Exercise directions:
Write out the data exactly, please, and omit the pictures.

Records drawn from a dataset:
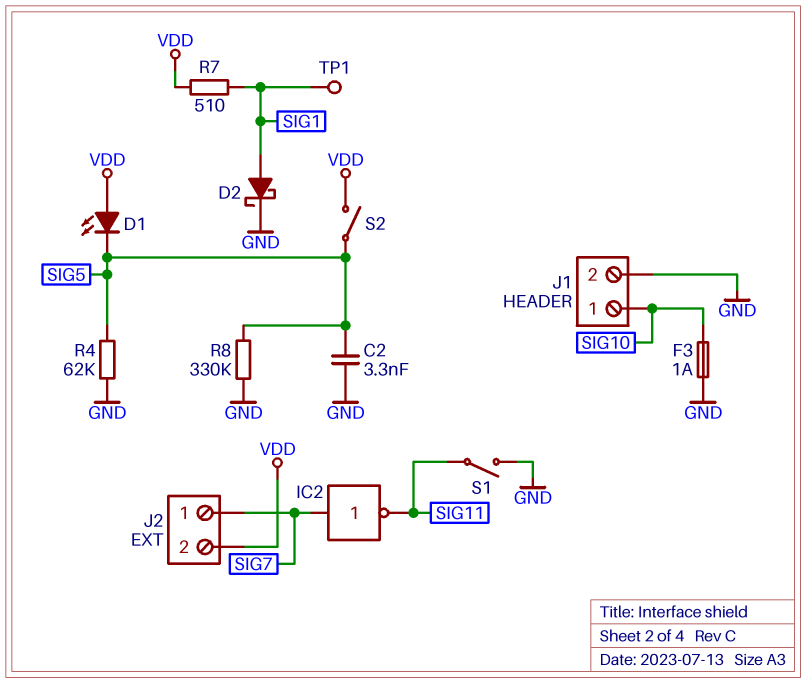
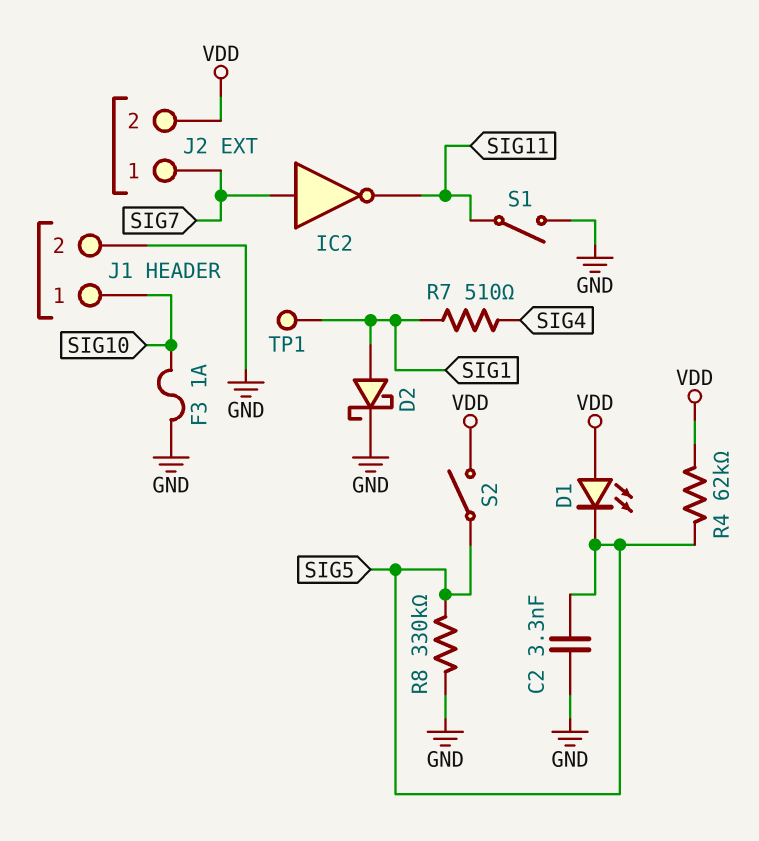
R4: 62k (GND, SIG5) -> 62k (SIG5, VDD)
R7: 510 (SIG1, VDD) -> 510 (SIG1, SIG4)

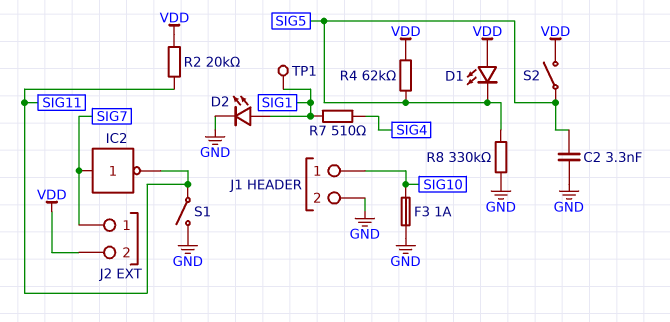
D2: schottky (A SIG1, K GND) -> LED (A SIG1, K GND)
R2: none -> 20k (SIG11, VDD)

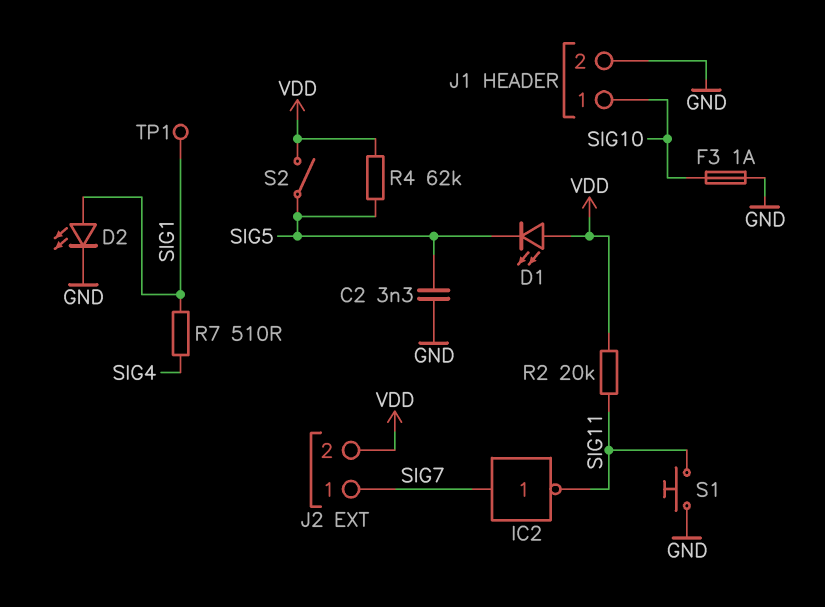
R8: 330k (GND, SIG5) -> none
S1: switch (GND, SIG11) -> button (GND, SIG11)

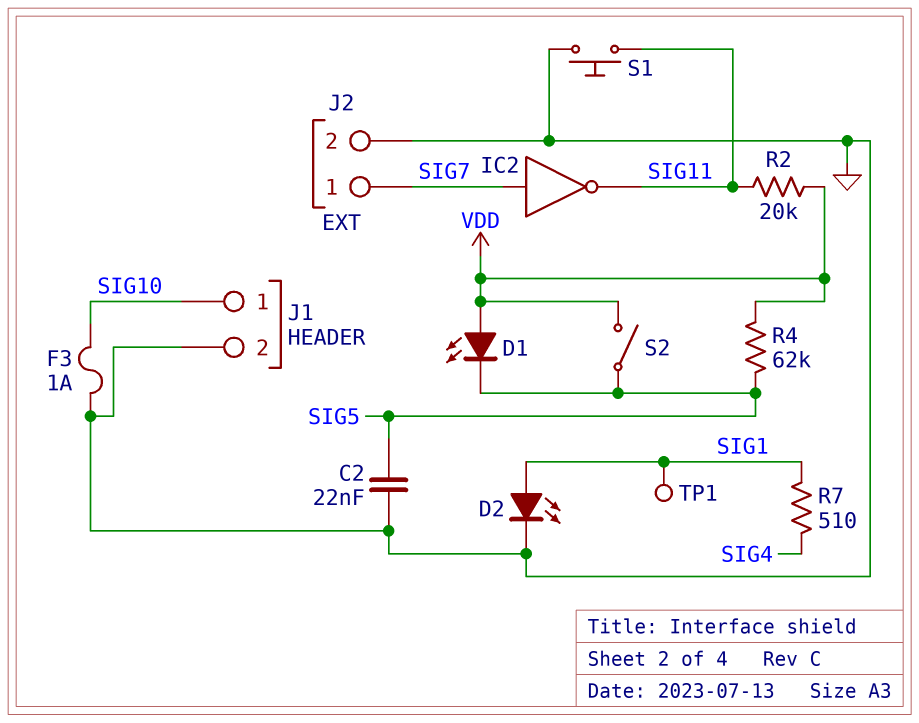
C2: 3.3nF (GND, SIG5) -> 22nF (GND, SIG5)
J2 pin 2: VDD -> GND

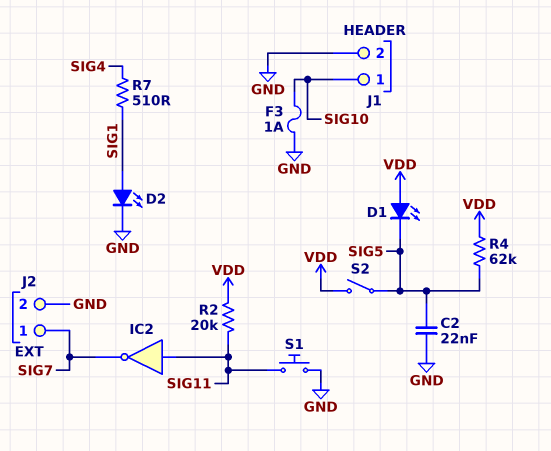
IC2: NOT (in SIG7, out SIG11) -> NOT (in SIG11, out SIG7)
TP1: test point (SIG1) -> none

Output of the task:
R4: 62k (GND, SIG5) -> 62k (SIG5, VDD)
R7: 510 (SIG1, VDD) -> 510 (SIG1, SIG4)

D2: schottky (A SIG1, K GND) -> LED (A SIG1, K GND)
R2: none -> 20k (SIG11, VDD)

R8: 330k (GND, SIG5) -> none
S1: switch (GND, SIG11) -> button (GND, SIG11)

C2: 3.3nF (GND, SIG5) -> 22nF (GND, SIG5)
J2 pin 2: VDD -> GND

IC2: NOT (in SIG7, out SIG11) -> NOT (in SIG11, out SIG7)
TP1: test point (SIG1) -> none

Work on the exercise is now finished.